-- START EXCERPTED RECORDS --
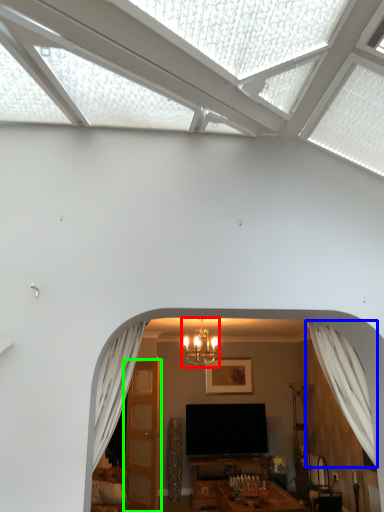
Question: Estimate the real-world distances between objects in this image. Which object is farther from light fixture (highlighted by a red box), curtain (highlighted by a blue box) or door (highlighted by a green box)?

Choices:
 (A) curtain
 (B) door

Answer: (A)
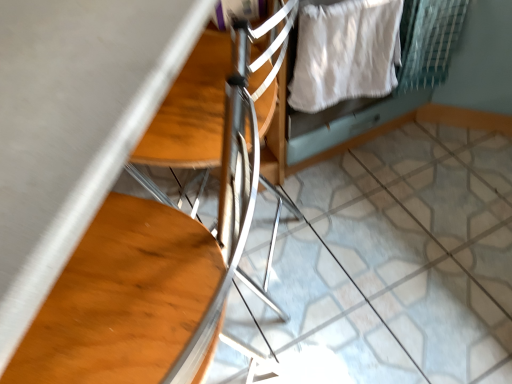
Question: Should I look upward or downward to see white cotton sheet at upper right?

Choices:
 (A) down
 (B) up

Answer: (B)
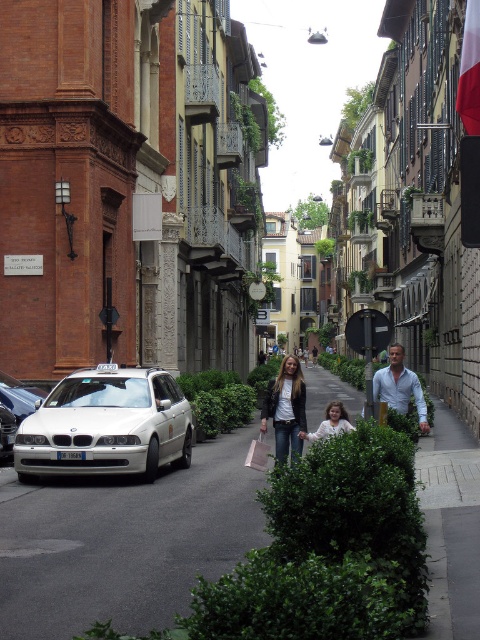
Can you confirm if gray asphalt pavement at center is shorter than white matte shirt at center?

Yes.

Find the location of a particular element. gray asphalt pavement at center is located at coordinates (123, 541).

Image resolution: width=480 pixels, height=640 pixels. I want to click on gray asphalt pavement at center, so click(x=123, y=541).

Who is positioned more to the left, white fabric flag at upper right or silver metallic car at center?

silver metallic car at center

Which is in front, point (468, 20) or point (25, 406)?

Point (468, 20)

Who is more forward, [477,16] or [22,385]?

Positioned in front is point [477,16].

You are a GUI agent. You are given a task and a screenshot of the screen. Output one action in this format:
    pyautogui.click(x=<x>, y=<y>)
    Task: Click on the white fabric flag at upper right
    
    Given the screenshot: What is the action you would take?
    pyautogui.click(x=469, y=70)

Looking at this image, does gray asphalt pavement at center have a smaller size compared to denim jacket at center?

No, gray asphalt pavement at center is not smaller than denim jacket at center.

Between gray asphalt pavement at center and denim jacket at center, which one appears on the left side from the viewer's perspective?

From the viewer's perspective, denim jacket at center appears more on the left side.

Between point (75, 605) and point (298, 406), which one is positioned behind?

Point (298, 406)

In order to click on gray asphalt pavement at center in this screenshot , I will do `click(123, 541)`.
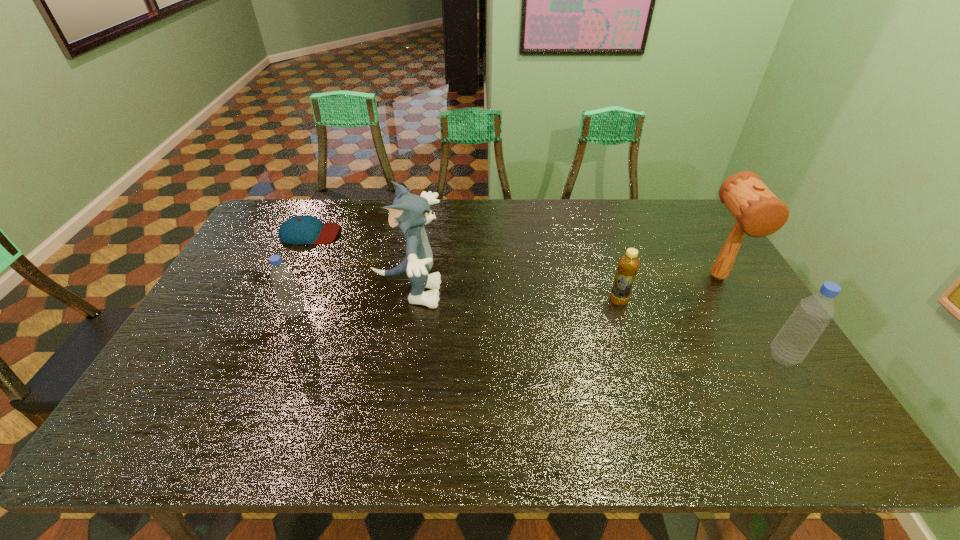
To achieve even spacing by inserting another bottle among them, please point to a vacant spot for this new bottle. Please provide its 2D coordinates. Your answer should be formatted as a tuple, i.e. [(x, y)], where the tuple contains the x and y coordinates of a point satisfying the conditions above.

[(527, 333)]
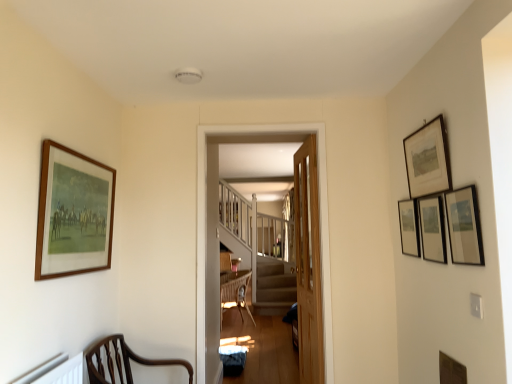
Question: In the image, is brown wood chair at lower left positioned in front of or behind wooden frame at left, positioned as the 1th picture frame in left-to-right order?

Choices:
 (A) behind
 (B) front

Answer: (A)

Question: Is brown wood chair at lower left spatially inside wooden frame at left, positioned as the sixth picture frame in right-to-left order, or outside of it?

Choices:
 (A) inside
 (B) outside

Answer: (B)

Question: Which is nearer to the brown wood chair at lower left?

Choices:
 (A) matte black picture frame at upper right, the second picture frame positioned from the right
 (B) matte black picture frame at upper right, acting as the 4th picture frame starting from the right
 (C) light brown wooden door at center
 (D) matte black picture frame at upper right, the fourth picture frame positioned from the left
 (E) light brown wooden door at center

Answer: (E)

Question: Which object is the farthest from the matte black picture frame at upper right, the fourth picture frame positioned from the left?

Choices:
 (A) wooden framed print at upper right, which ranks as the 5th picture frame in right-to-left order
 (B) wooden picture frame at lower right, arranged as the 6th picture frame when viewed from the left
 (C) brown wood chair at lower left
 (D) light brown wooden door at center
 (E) wooden frame at left, positioned as the sixth picture frame in right-to-left order

Answer: (E)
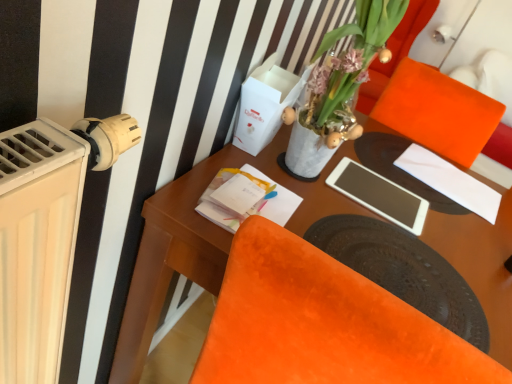
You are a GUI agent. You are given a task and a screenshot of the screen. Output one action in this format:
    pyautogui.click(x=<x>, y=<y>)
    Task: Click on the vacant space in between white matte tablet at center and velvet orange chair at lower right
    This screenshot has width=512, height=384.
    Given the screenshot: What is the action you would take?
    pyautogui.click(x=405, y=231)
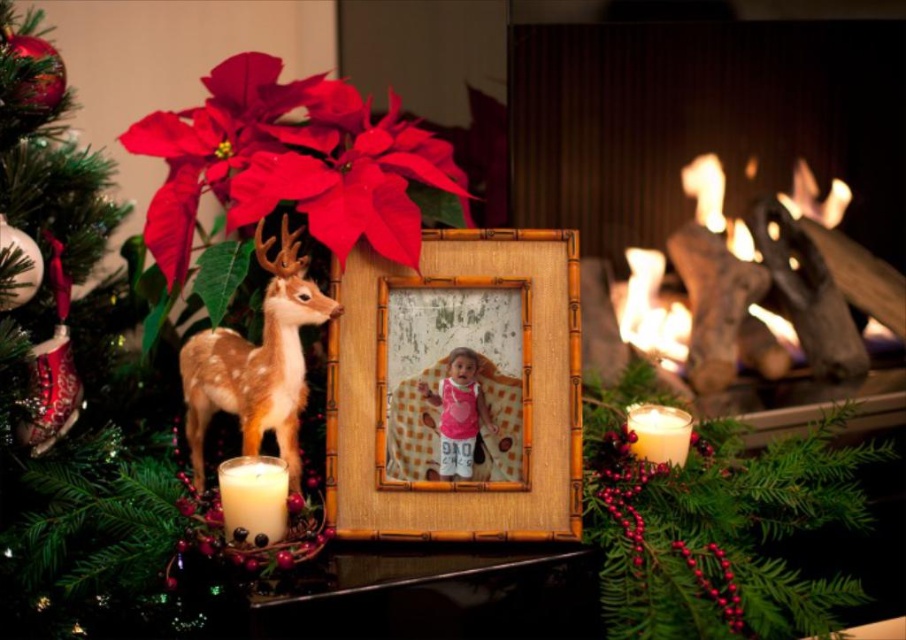
Question: Can you confirm if green matte christmas tree at left is positioned below frosted glass deer at center?

Choices:
 (A) yes
 (B) no

Answer: (B)

Question: Is bright red matte poinsettia at upper center thinner than white matte candle at lower left?

Choices:
 (A) no
 (B) yes

Answer: (A)

Question: Does bamboo textured photo frame at center appear under translucent glass candle at lower right?

Choices:
 (A) no
 (B) yes

Answer: (A)

Question: Which object is farther from the camera taking this photo?

Choices:
 (A) bamboo textured photo frame at center
 (B) green matte christmas tree at left
 (C) white matte candle at lower left

Answer: (A)

Question: Which object is the farthest from the translucent glass candle at lower right?

Choices:
 (A) white matte candle at lower left
 (B) pink fabric at center
 (C) bamboo textured photo frame at center
 (D) bright red matte poinsettia at upper center

Answer: (A)

Question: Estimate the real-world distances between objects in this image. Which object is closer to the translucent glass candle at lower right?

Choices:
 (A) white wax candle at lower right
 (B) green matte christmas tree at left
 (C) bamboo textured photo frame at center

Answer: (A)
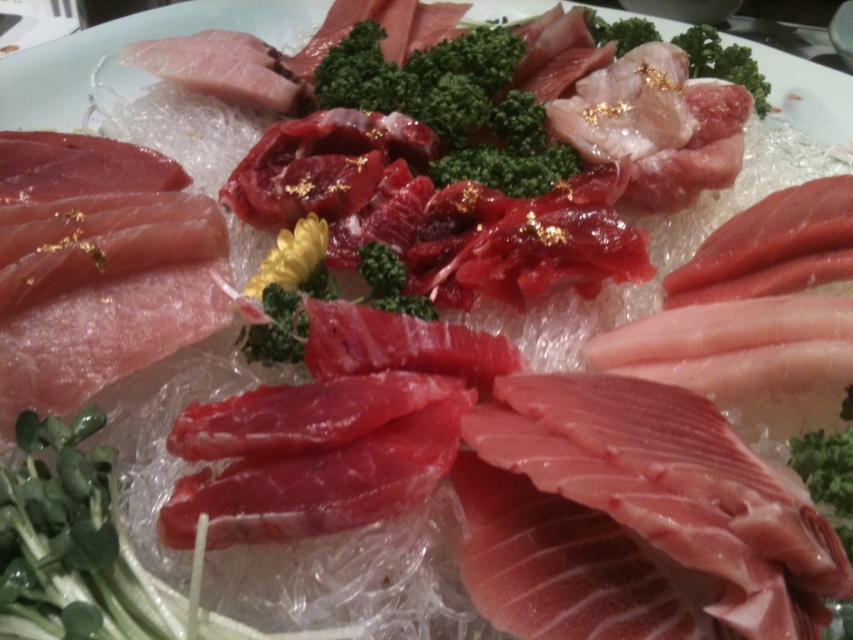
Between point (90, 467) and point (694, 56), which one is positioned in front?

Point (90, 467)

Is point (144, 634) positioned behind point (695, 72)?

No, (144, 634) is in front of (695, 72).

You are a GUI agent. You are given a task and a screenshot of the screen. Output one action in this format:
    pyautogui.click(x=<x>, y=<y>)
    Task: Click on the green leafy vegetable at center
    
    Given the screenshot: What is the action you would take?
    pyautogui.click(x=90, y=552)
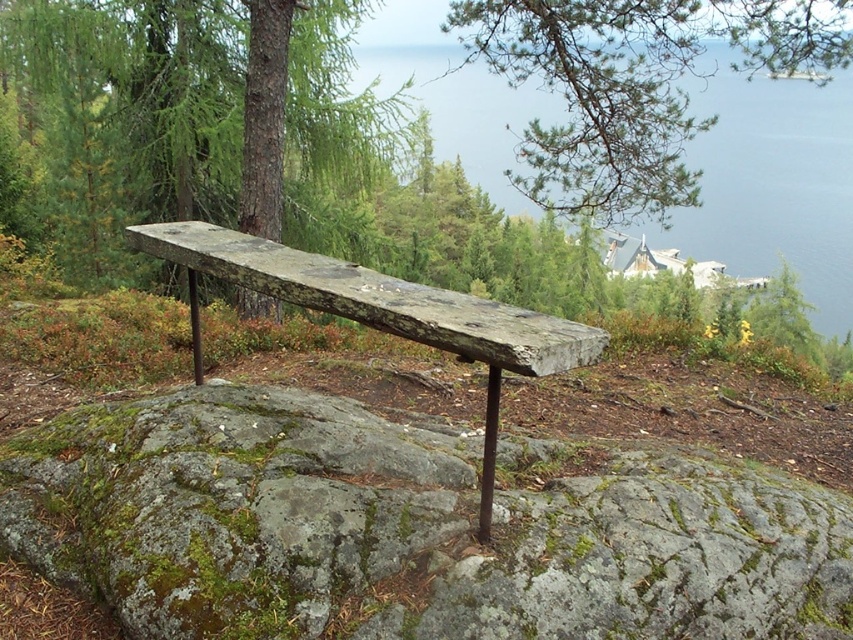
Question: In this image, where is green textured pine branch at upper center located relative to transparent blue water at upper center?

Choices:
 (A) right
 (B) left

Answer: (B)

Question: Which point appears closest to the camera in this image?

Choices:
 (A) (772, 65)
 (B) (28, 480)

Answer: (B)

Question: Is the position of green textured pine branch at upper center more distant than that of transparent blue water at upper center?

Choices:
 (A) no
 (B) yes

Answer: (A)

Question: Is green textured pine branch at upper center positioned behind transparent blue water at upper center?

Choices:
 (A) yes
 (B) no

Answer: (B)

Question: Estimate the real-world distances between objects in this image. Which object is farther from the green mossy rock at center?

Choices:
 (A) green textured pine branch at upper center
 (B) weathered wood bench at center

Answer: (A)

Question: Which point appears closest to the camera in this image?

Choices:
 (A) (410, 292)
 (B) (293, 477)
 (C) (732, 19)

Answer: (A)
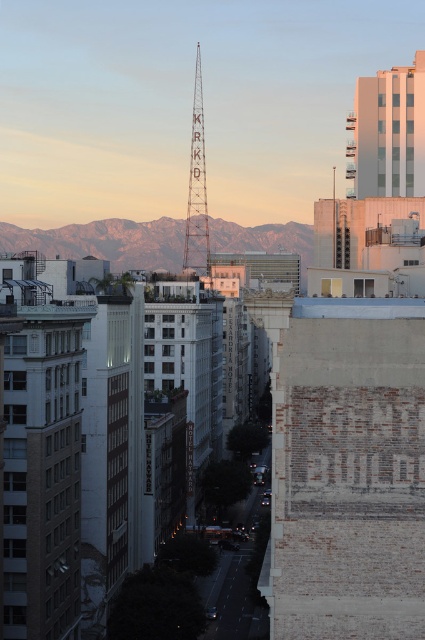
Is the position of white concrete building at upper right more distant than that of metallic silver tower at center?

No.

Does white concrete building at upper right have a greater width compared to metallic silver tower at center?

Correct, the width of white concrete building at upper right exceeds that of metallic silver tower at center.

Based on the photo, who is more forward, (413, 88) or (193, 180)?

Positioned in front is point (413, 88).

I want to click on white concrete building at upper right, so click(388, 132).

Does gray rocky mountains at center appear under metallic silver tower at center?

Indeed, gray rocky mountains at center is positioned under metallic silver tower at center.

Can you confirm if gray rocky mountains at center is taller than metallic silver tower at center?

In fact, gray rocky mountains at center may be shorter than metallic silver tower at center.

Is point (229, 236) less distant than point (197, 266)?

No, (229, 236) is further to viewer.

This screenshot has height=640, width=425. Identify the location of gray rocky mountains at center. (105, 241).

Is point (155, 236) positioned after point (371, 168)?

Yes, it is behind point (371, 168).

Does point (241, 248) come in front of point (396, 132)?

No.

At what (x,y) coordinates should I click in order to perform the action: click on gray rocky mountains at center. Please return your answer as a coordinate pair (x, y). This screenshot has width=425, height=640. Looking at the image, I should click on (105, 241).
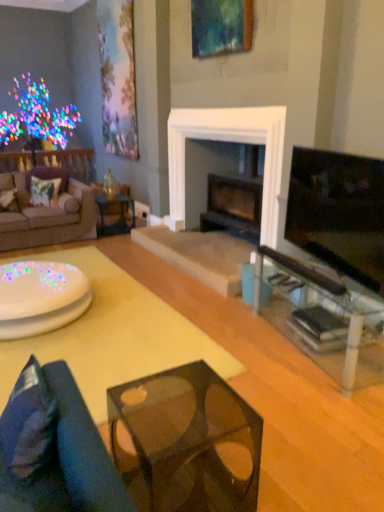
The width and height of the screenshot is (384, 512). Describe the element at coordinates (44, 192) in the screenshot. I see `floral fabric pillow at left, which is the second pillow from left to right` at that location.

What are the coordinates of `brown fabric couch at left, the 2th studio couch when ordered from bottom to top` in the screenshot? It's located at (48, 217).

The image size is (384, 512). What do you see at coordinates (118, 77) in the screenshot?
I see `matte floral painting at upper left, positioned as the first picture frame in back-to-front order` at bounding box center [118, 77].

What do you see at coordinates (115, 215) in the screenshot? The width and height of the screenshot is (384, 512). I see `metallic glass side table at center` at bounding box center [115, 215].

Where is `dark blue fabric pillow at lower left, positioned as the third pillow in top-to-bottom order`? dark blue fabric pillow at lower left, positioned as the third pillow in top-to-bottom order is located at coordinates (28, 424).

Find the location of a particular element. wooden picture frame at upper center, the 1th picture frame positioned from the front is located at coordinates (221, 27).

Between matte floral painting at upper left, positioned as the first picture frame in back-to-front order, and transparent glass table at right, marked as the 3th table in a left-to-right arrangement, which one has larger size?

transparent glass table at right, marked as the 3th table in a left-to-right arrangement, is bigger.

Is matte floral painting at upper left, positioned as the 2th picture frame in right-to-left order, to the left of transparent glass table at right, placed as the 1th table when sorted from right to left, from the viewer's perspective?

Correct, you'll find matte floral painting at upper left, positioned as the 2th picture frame in right-to-left order, to the left of transparent glass table at right, placed as the 1th table when sorted from right to left.

How distant is matte floral painting at upper left, positioned as the 2th picture frame in right-to-left order, from transparent glass table at right, placed as the 1th table when sorted from right to left?

matte floral painting at upper left, positioned as the 2th picture frame in right-to-left order, and transparent glass table at right, placed as the 1th table when sorted from right to left, are 3.67 meters apart.

Which table is the 2nd one when counting from the right side of the matte floral painting at upper left, positioned as the 2th picture frame in right-to-left order? Please provide its 2D coordinates.

[(321, 320)]

Does dark blue fabric pillow at lower left, which is the first pillow from bottom to top, turn towards brown fabric couch at left, which ranks as the 1th studio couch in left-to-right order?

No, dark blue fabric pillow at lower left, which is the first pillow from bottom to top, does not turn towards brown fabric couch at left, which ranks as the 1th studio couch in left-to-right order.

In terms of width, does dark blue fabric pillow at lower left, positioned as the 3th pillow in left-to-right order, look wider or thinner when compared to brown fabric couch at left, the 2th studio couch when ordered from bottom to top?

In the image, dark blue fabric pillow at lower left, positioned as the 3th pillow in left-to-right order, appears to be more narrow than brown fabric couch at left, the 2th studio couch when ordered from bottom to top.

From the image's perspective, who appears lower, dark blue fabric pillow at lower left, positioned as the first pillow in front-to-back order, or brown fabric couch at left, positioned as the 1th studio couch in top-to-bottom order?

dark blue fabric pillow at lower left, positioned as the first pillow in front-to-back order, is shown below in the image.

The width and height of the screenshot is (384, 512). Find the location of `fireplace above the translucent glass cube at center, the second table in the right-to-left sequence (from a real-world perspective)`. fireplace above the translucent glass cube at center, the second table in the right-to-left sequence (from a real-world perspective) is located at coordinates (x=228, y=141).

From a real-world perspective, is translucent glass cube at center, the second table in the right-to-left sequence, beneath black stone fireplace at center?

Correct, in the physical world, translucent glass cube at center, the second table in the right-to-left sequence, is lower than black stone fireplace at center.

What's the angular difference between translucent glass cube at center, arranged as the 2th table when viewed from the left, and black stone fireplace at center's facing directions?

95 degrees.

Between translucent glass cube at center, arranged as the 2th table when viewed from the left, and black stone fireplace at center, which one appears on the left side from the viewer's perspective?

translucent glass cube at center, arranged as the 2th table when viewed from the left, is more to the left.

Where is `the 1st picture frame located above the translucent glass coffee table at lower center (from a real-world perspective)`? This screenshot has width=384, height=512. the 1st picture frame located above the translucent glass coffee table at lower center (from a real-world perspective) is located at coordinates (118, 77).

Is point (115, 8) closer to camera compared to point (161, 366)?

No, it is behind (161, 366).

Could you tell me if matte floral painting at upper left, which is the second picture frame in front-to-back order, is turned towards translucent glass coffee table at lower center?

No, matte floral painting at upper left, which is the second picture frame in front-to-back order, does not turn towards translucent glass coffee table at lower center.

How distant is matte floral painting at upper left, acting as the 1th picture frame starting from the left, from translucent glass coffee table at lower center?

matte floral painting at upper left, acting as the 1th picture frame starting from the left, and translucent glass coffee table at lower center are 3.19 meters apart.

Is metallic glass side table at center not close to dark blue fabric pillow at lower left, positioned as the third pillow in top-to-bottom order?

metallic glass side table at center is positioned a significant distance from dark blue fabric pillow at lower left, positioned as the third pillow in top-to-bottom order.

Would you say metallic glass side table at center is inside or outside dark blue fabric pillow at lower left, which is counted as the first pillow, starting from the right?

metallic glass side table at center lies outside dark blue fabric pillow at lower left, which is counted as the first pillow, starting from the right.

Considering the sizes of metallic glass side table at center and dark blue fabric pillow at lower left, which is counted as the first pillow, starting from the right, in the image, is metallic glass side table at center taller or shorter than dark blue fabric pillow at lower left, which is counted as the first pillow, starting from the right,?

Considering their sizes, metallic glass side table at center has more height than dark blue fabric pillow at lower left, which is counted as the first pillow, starting from the right.

Is point (130, 202) closer to viewer compared to point (32, 469)?

No, (130, 202) is behind (32, 469).

Which is further, [341,297] or [123,475]?

Point [341,297]

Which is correct: transparent glass table at right, marked as the 3th table in a left-to-right arrangement, is inside translucent glass cube at center, the second table in the right-to-left sequence, or outside of it?

transparent glass table at right, marked as the 3th table in a left-to-right arrangement, is not inside translucent glass cube at center, the second table in the right-to-left sequence, it's outside.

From the image's perspective, which one is positioned higher, transparent glass table at right, placed as the 1th table when sorted from right to left, or translucent glass cube at center, the second table in the right-to-left sequence?

From the image's view, transparent glass table at right, placed as the 1th table when sorted from right to left, is above.

Considering the positions of objects transparent glass table at right, marked as the 3th table in a left-to-right arrangement, and translucent glass cube at center, arranged as the 2th table when viewed from the left, in the image provided, who is behind, transparent glass table at right, marked as the 3th table in a left-to-right arrangement, or translucent glass cube at center, arranged as the 2th table when viewed from the left,?

transparent glass table at right, marked as the 3th table in a left-to-right arrangement, is behind.

Does transparent glass table at right, placed as the 1th table when sorted from right to left, have a lesser width compared to velvet green pillow at left, which ranks as the 2th pillow in back-to-front order?

No, transparent glass table at right, placed as the 1th table when sorted from right to left, is not thinner than velvet green pillow at left, which ranks as the 2th pillow in back-to-front order.

Is transparent glass table at right, marked as the 3th table in a left-to-right arrangement, in front of or behind velvet green pillow at left, the second pillow in the top-to-bottom sequence, in the image?

Clearly, transparent glass table at right, marked as the 3th table in a left-to-right arrangement, is in front of velvet green pillow at left, the second pillow in the top-to-bottom sequence.

Is point (330, 367) closer or farther from the camera than point (2, 211)?

Point (330, 367) is positioned closer to the camera compared to point (2, 211).

From a real-world perspective, is transparent glass table at right, placed as the 1th table when sorted from right to left, above or below velvet green pillow at left, marked as the second pillow in a front-to-back arrangement?

In terms of real-world spatial position, transparent glass table at right, placed as the 1th table when sorted from right to left, is below velvet green pillow at left, marked as the second pillow in a front-to-back arrangement.

From the matte floral painting at upper left, which is the second picture frame in front-to-back order, count 2nd table to the right and point to it. Please provide its 2D coordinates.

[(321, 320)]

Where is `studio couch that appears above the dark blue fabric pillow at lower left, the 3th pillow from the back (from the image's perspective)`? This screenshot has height=512, width=384. studio couch that appears above the dark blue fabric pillow at lower left, the 3th pillow from the back (from the image's perspective) is located at coordinates (48, 217).

From the image, which object appears to be nearer to translucent glass cube at center, the second table in the right-to-left sequence, translucent glass coffee table at lower center or dark blue fabric pillow at lower left, the 3th pillow from the back?

dark blue fabric pillow at lower left, the 3th pillow from the back, is positioned closer to the anchor translucent glass cube at center, the second table in the right-to-left sequence.

From the image, which object appears to be farther from matte floral painting at upper left, positioned as the 2th picture frame in right-to-left order, black stone fireplace at center or translucent glass coffee table at lower center?

translucent glass coffee table at lower center is positioned further to the anchor matte floral painting at upper left, positioned as the 2th picture frame in right-to-left order.

Based on their spatial positions, is floral fabric pillow at left, which is the second pillow from left to right, or velvet green pillow at left, marked as the second pillow in a front-to-back arrangement, closer to matte floral painting at upper left, acting as the 1th picture frame starting from the left?

floral fabric pillow at left, which is the second pillow from left to right, lies closer to matte floral painting at upper left, acting as the 1th picture frame starting from the left, than the other object.

Considering their positions, is floral fabric pillow at left, which is the second pillow from left to right, positioned further to white glossy table at lower left, which is counted as the first table, starting from the left, than metallic glass side table at center?

metallic glass side table at center is further to white glossy table at lower left, which is counted as the first table, starting from the left.

Estimate the real-world distances between objects in this image. Which object is closer to translucent glass coffee table at lower center, translucent glass cube at center, the second table in the right-to-left sequence, or black stone fireplace at center?

translucent glass cube at center, the second table in the right-to-left sequence, is closer to translucent glass coffee table at lower center.

From the image, which object appears to be nearer to transparent glass table at right, placed as the 1th table when sorted from right to left, wooden picture frame at upper center, which ranks as the second picture frame in back-to-front order, or translucent glass coffee table at lower center?

translucent glass coffee table at lower center is positioned closer to the anchor transparent glass table at right, placed as the 1th table when sorted from right to left.

Based on their spatial positions, is matte black tv at right or translucent glass coffee table at lower center further from translucent glass cube at center, the second table in the right-to-left sequence?

matte black tv at right is further to translucent glass cube at center, the second table in the right-to-left sequence.

Based on their spatial positions, is matte floral painting at upper left, acting as the 1th picture frame starting from the left, or translucent glass cube at center, arranged as the 2th table when viewed from the left, closer to black stone fireplace at center?

matte floral painting at upper left, acting as the 1th picture frame starting from the left.

This screenshot has width=384, height=512. Identify the location of table between translucent glass coffee table at lower center and transparent glass table at right, placed as the 1th table when sorted from right to left, in the horizontal direction. (186, 442).

This screenshot has height=512, width=384. I want to click on coffee table between dark blue fabric pillow at lower left, positioned as the first pillow in front-to-back order, and velvet green pillow at left, the second pillow in the top-to-bottom sequence, from front to back, so click(x=113, y=335).

I want to click on fireplace between translucent glass cube at center, arranged as the 2th table when viewed from the left, and metallic glass side table at center from front to back, so click(x=228, y=141).

Image resolution: width=384 pixels, height=512 pixels. I want to click on fireplace between blue fabric studio couch at lower left, which is counted as the second studio couch, starting from the top, and matte floral painting at upper left, acting as the 1th picture frame starting from the left, along the z-axis, so click(x=228, y=141).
-- END EXCERPTED RECORDS --
WHAT THE TASK REQUIRES: Repeat the lines from the one containing "From the image's perspective, which" through the one containing "arrangement, is behind.", inclusive, with no changes.

ANSWER TO THE TASK:
From the image's perspective, which one is positioned higher, transparent glass table at right, placed as the 1th table when sorted from right to left, or translucent glass cube at center, the second table in the right-to-left sequence?

From the image's view, transparent glass table at right, placed as the 1th table when sorted from right to left, is above.

Considering the positions of objects transparent glass table at right, marked as the 3th table in a left-to-right arrangement, and translucent glass cube at center, arranged as the 2th table when viewed from the left, in the image provided, who is behind, transparent glass table at right, marked as the 3th table in a left-to-right arrangement, or translucent glass cube at center, arranged as the 2th table when viewed from the left,?

transparent glass table at right, marked as the 3th table in a left-to-right arrangement, is behind.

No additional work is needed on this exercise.